Set down every line from the one containing "turquoise mushroom: 5 -> 8" through the last line of the records below, exactly as written, and leave out the pictures.

• • • • •

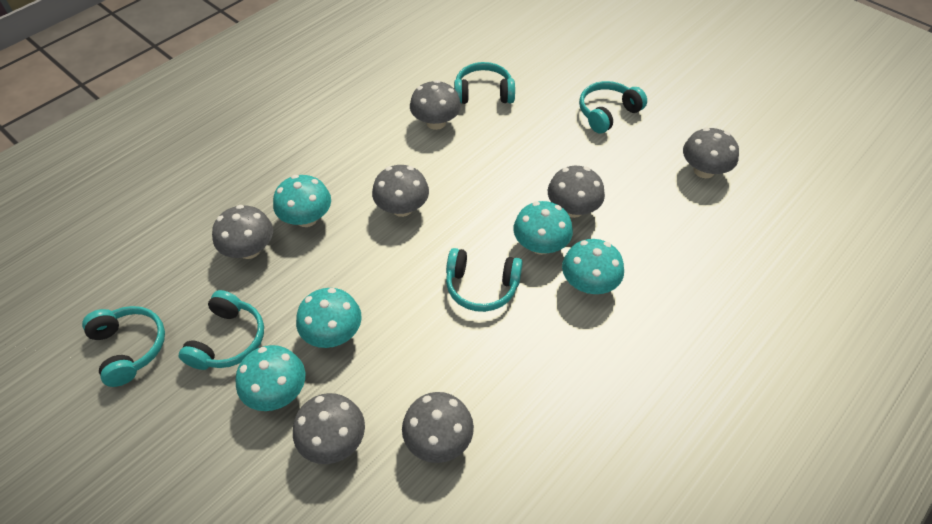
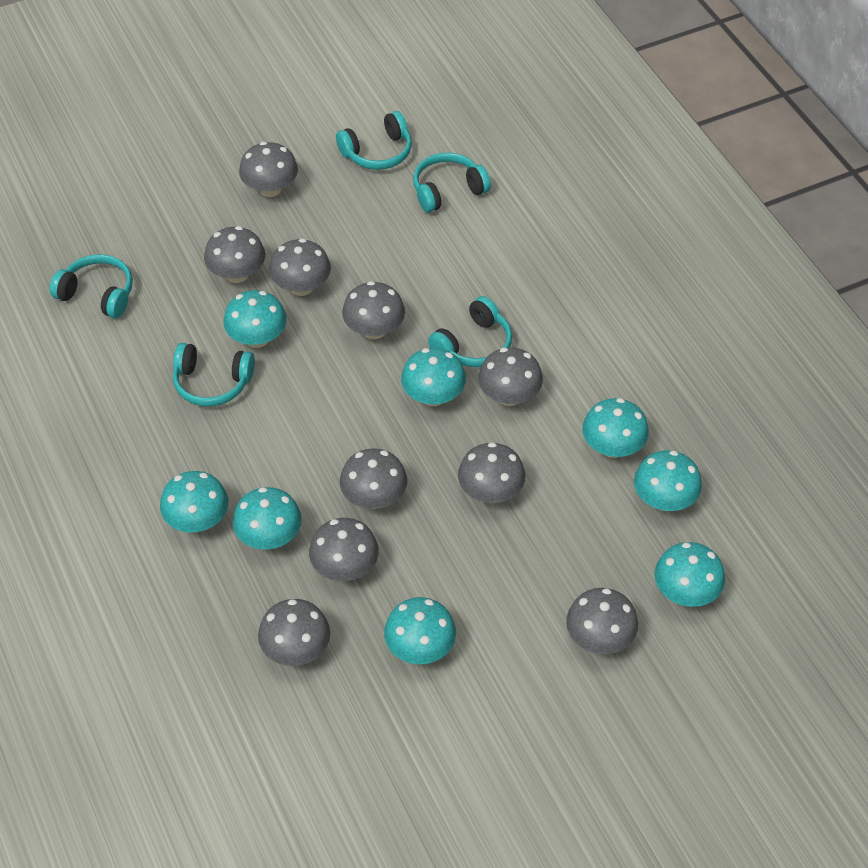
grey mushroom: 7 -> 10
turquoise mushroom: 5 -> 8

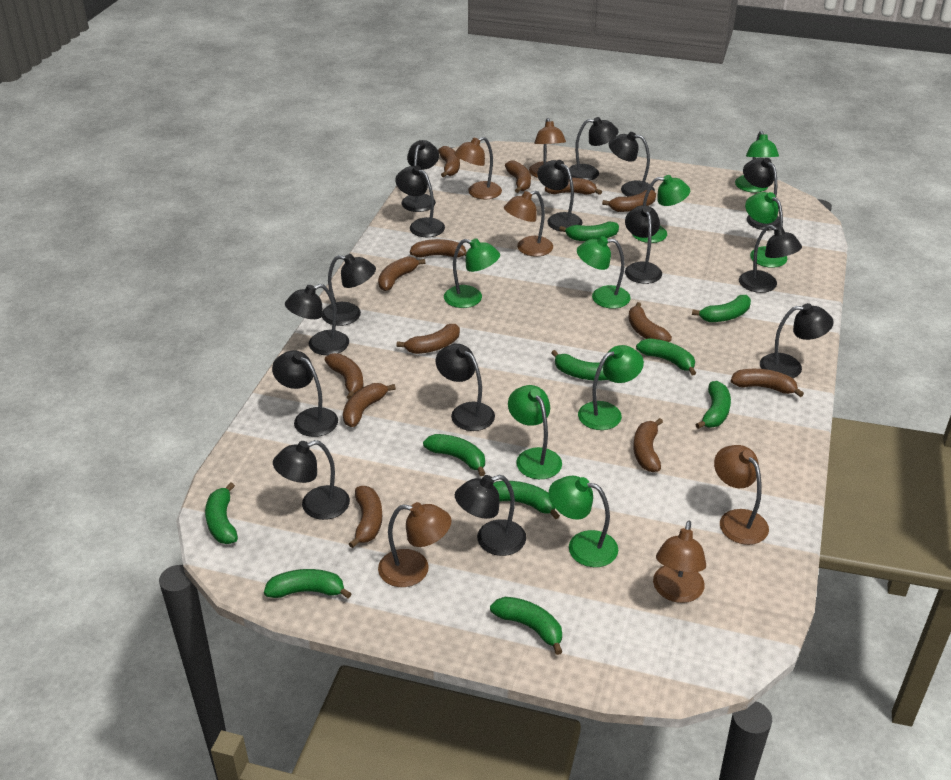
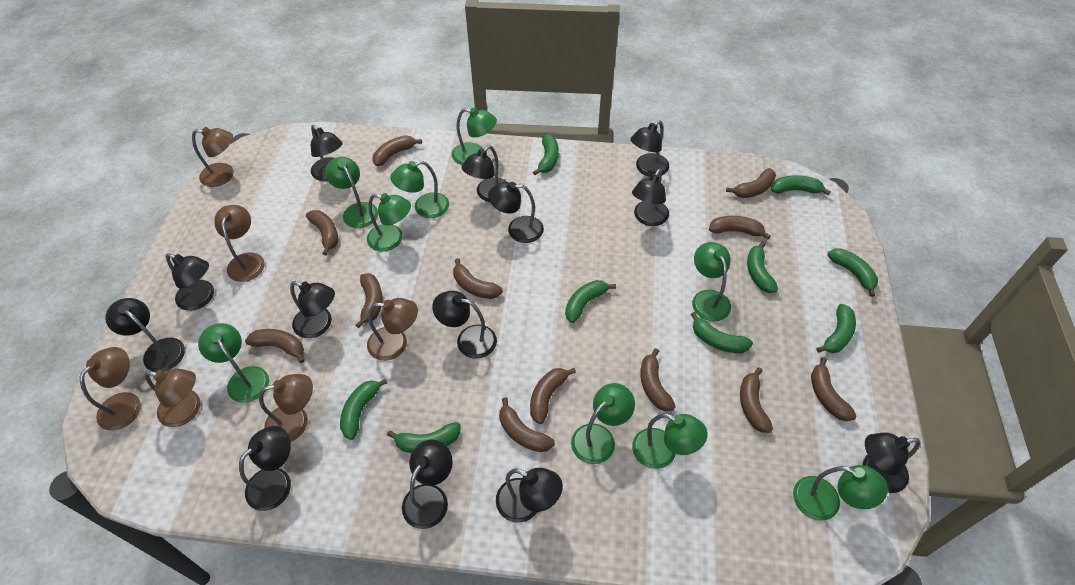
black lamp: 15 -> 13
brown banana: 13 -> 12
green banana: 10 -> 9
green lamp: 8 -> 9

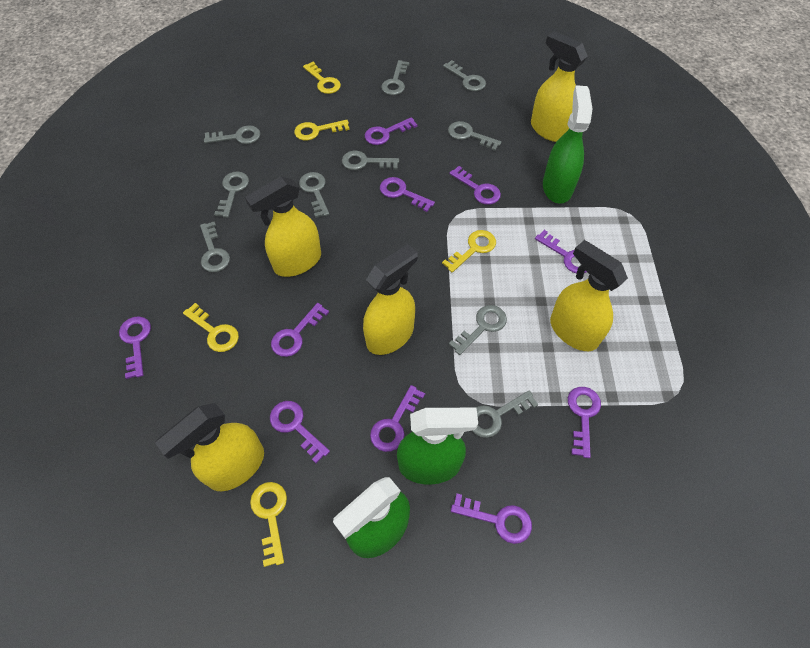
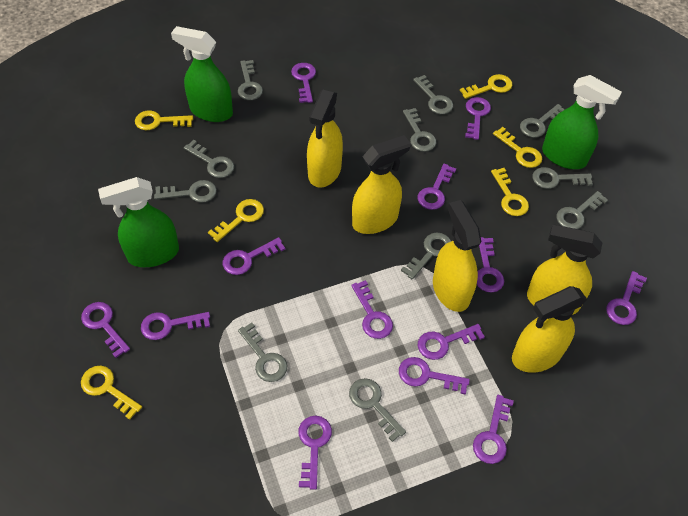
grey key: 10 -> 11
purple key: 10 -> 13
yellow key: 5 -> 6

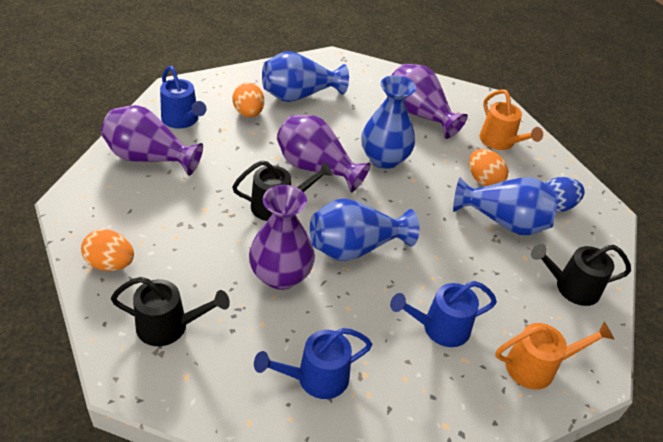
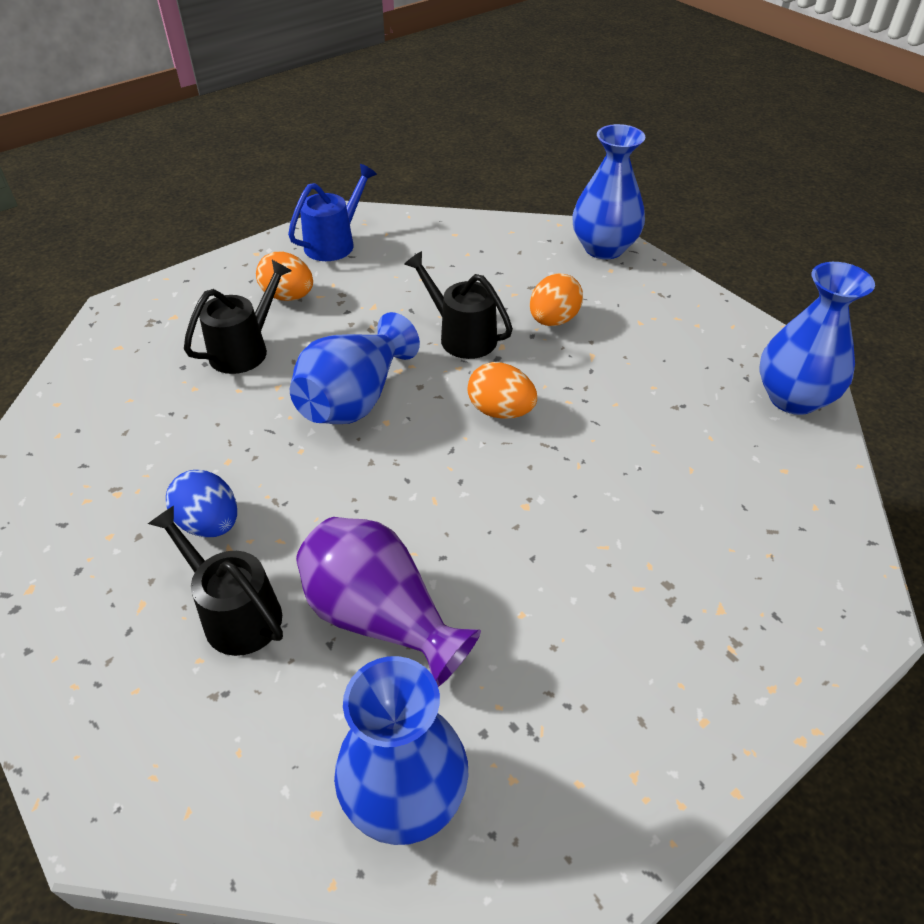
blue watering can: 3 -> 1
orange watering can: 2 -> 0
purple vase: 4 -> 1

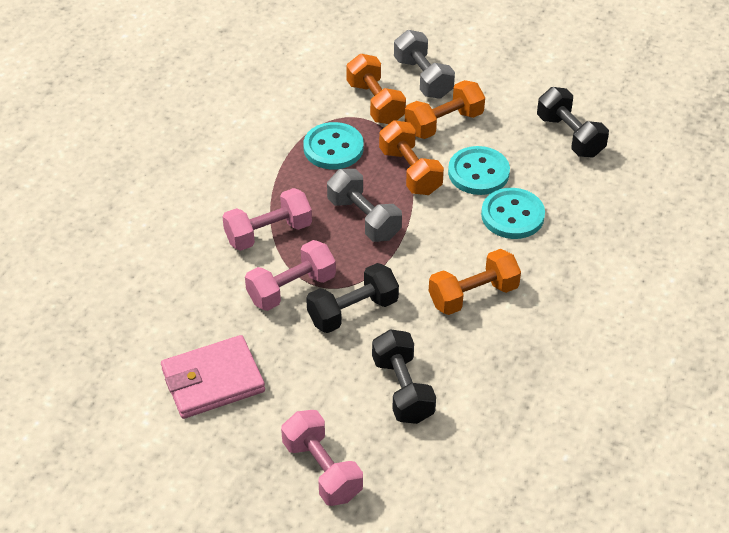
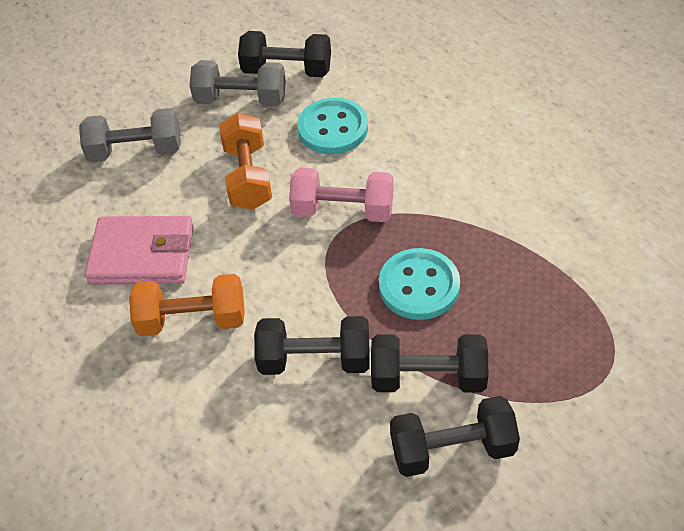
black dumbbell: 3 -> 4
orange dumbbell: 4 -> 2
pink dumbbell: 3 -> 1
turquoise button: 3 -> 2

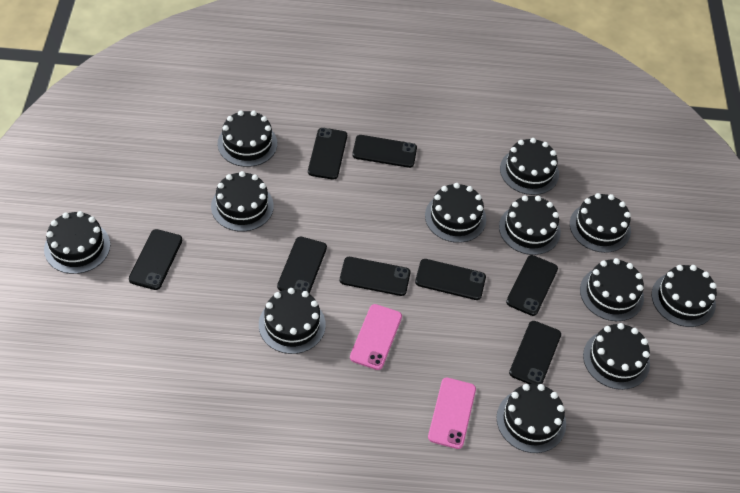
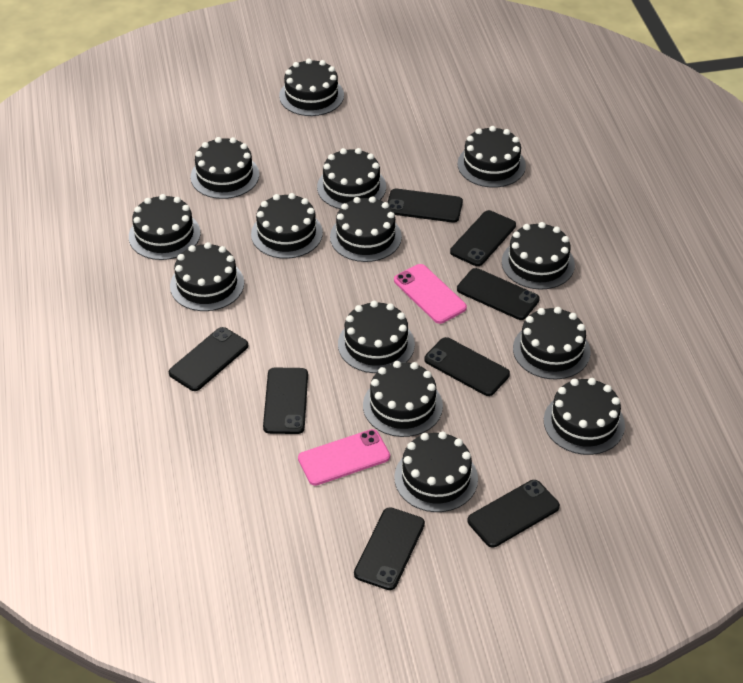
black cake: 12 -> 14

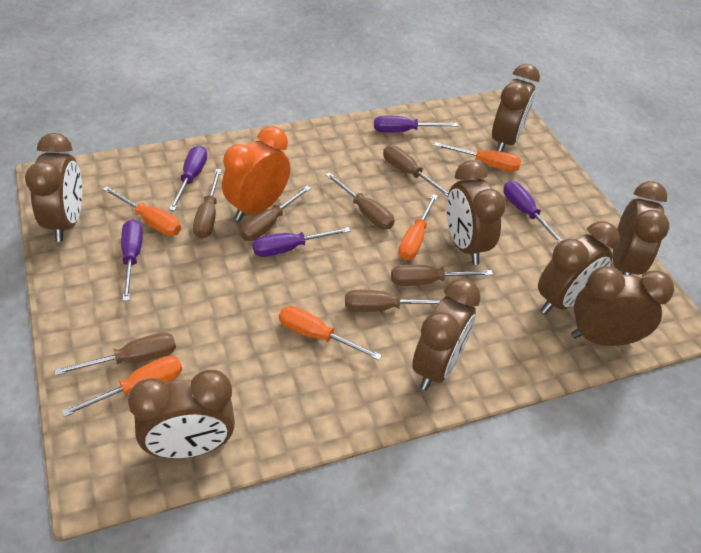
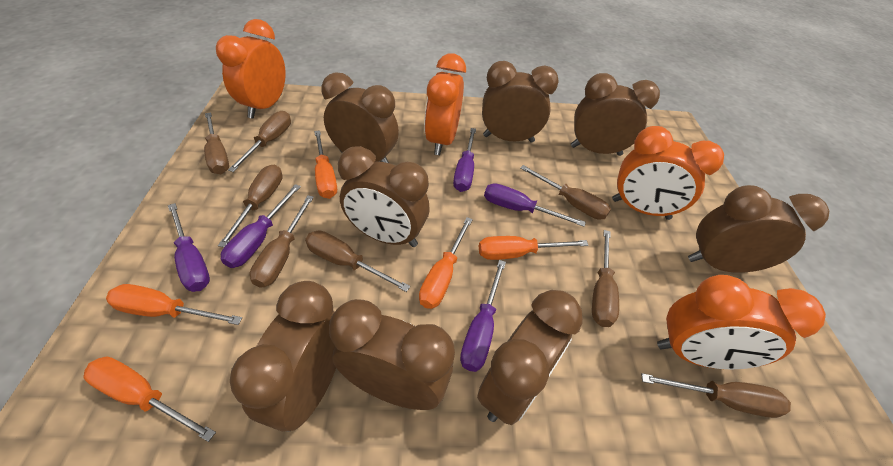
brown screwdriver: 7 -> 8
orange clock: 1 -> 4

• • • • •

▶ **RESULT**:
turquoise mushroom: 5 -> 8

black lamp: 15 -> 13
brown banana: 13 -> 12
green banana: 10 -> 9
green lamp: 8 -> 9

grey key: 10 -> 11
purple key: 10 -> 13
yellow key: 5 -> 6

blue watering can: 3 -> 1
orange watering can: 2 -> 0
purple vase: 4 -> 1

black dumbbell: 3 -> 4
orange dumbbell: 4 -> 2
pink dumbbell: 3 -> 1
turquoise button: 3 -> 2

black cake: 12 -> 14

brown screwdriver: 7 -> 8
orange clock: 1 -> 4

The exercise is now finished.